-- Begin Entries provided --
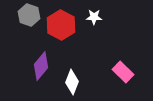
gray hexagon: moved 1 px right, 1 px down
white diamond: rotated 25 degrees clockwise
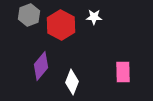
gray hexagon: rotated 20 degrees clockwise
pink rectangle: rotated 45 degrees clockwise
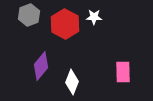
red hexagon: moved 4 px right, 1 px up
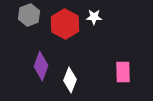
purple diamond: rotated 20 degrees counterclockwise
white diamond: moved 2 px left, 2 px up
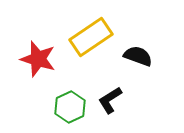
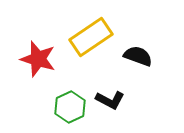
black L-shape: rotated 120 degrees counterclockwise
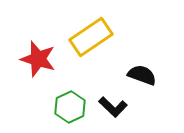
black semicircle: moved 4 px right, 19 px down
black L-shape: moved 3 px right, 7 px down; rotated 16 degrees clockwise
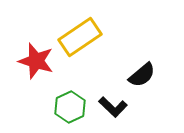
yellow rectangle: moved 11 px left
red star: moved 2 px left, 2 px down
black semicircle: rotated 120 degrees clockwise
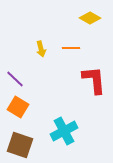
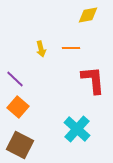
yellow diamond: moved 2 px left, 3 px up; rotated 40 degrees counterclockwise
red L-shape: moved 1 px left
orange square: rotated 10 degrees clockwise
cyan cross: moved 13 px right, 2 px up; rotated 20 degrees counterclockwise
brown square: rotated 8 degrees clockwise
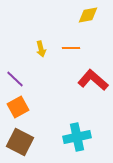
red L-shape: rotated 44 degrees counterclockwise
orange square: rotated 20 degrees clockwise
cyan cross: moved 8 px down; rotated 36 degrees clockwise
brown square: moved 3 px up
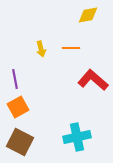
purple line: rotated 36 degrees clockwise
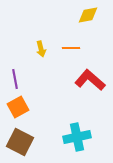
red L-shape: moved 3 px left
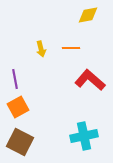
cyan cross: moved 7 px right, 1 px up
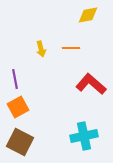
red L-shape: moved 1 px right, 4 px down
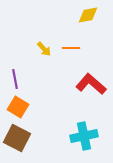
yellow arrow: moved 3 px right; rotated 28 degrees counterclockwise
orange square: rotated 30 degrees counterclockwise
brown square: moved 3 px left, 4 px up
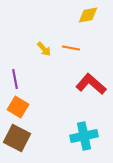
orange line: rotated 12 degrees clockwise
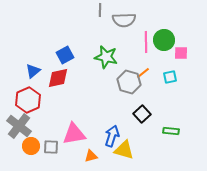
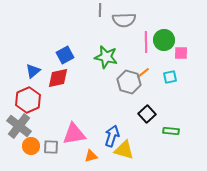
black square: moved 5 px right
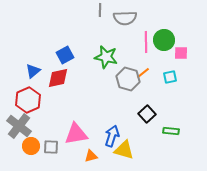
gray semicircle: moved 1 px right, 2 px up
gray hexagon: moved 1 px left, 3 px up
pink triangle: moved 2 px right
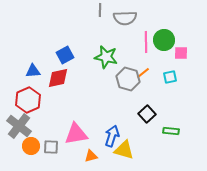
blue triangle: rotated 35 degrees clockwise
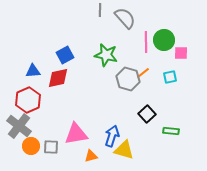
gray semicircle: rotated 130 degrees counterclockwise
green star: moved 2 px up
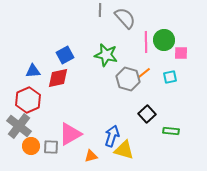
orange line: moved 1 px right
pink triangle: moved 6 px left; rotated 20 degrees counterclockwise
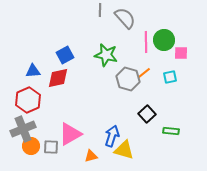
gray cross: moved 4 px right, 3 px down; rotated 30 degrees clockwise
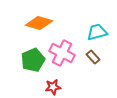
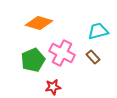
cyan trapezoid: moved 1 px right, 1 px up
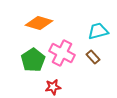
green pentagon: rotated 10 degrees counterclockwise
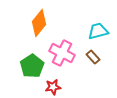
orange diamond: rotated 68 degrees counterclockwise
green pentagon: moved 1 px left, 6 px down
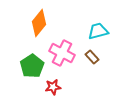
brown rectangle: moved 1 px left
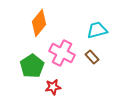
cyan trapezoid: moved 1 px left, 1 px up
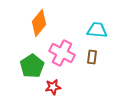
cyan trapezoid: rotated 20 degrees clockwise
brown rectangle: rotated 48 degrees clockwise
-- End Entries provided --
Copy the items above from the line with "cyan cross: moved 7 px right, 1 px up" to the line with "pink triangle: moved 2 px right", including both of those lines, and leave out the picture lines.

cyan cross: moved 7 px right, 1 px up
red L-shape: moved 1 px right, 4 px down
yellow arrow: moved 3 px right; rotated 28 degrees counterclockwise
orange square: rotated 30 degrees counterclockwise
brown square: moved 3 px left, 4 px up
orange line: rotated 12 degrees clockwise
black square: moved 5 px right
gray semicircle: moved 1 px right, 2 px up
gray hexagon: moved 1 px left, 3 px up
pink triangle: moved 2 px right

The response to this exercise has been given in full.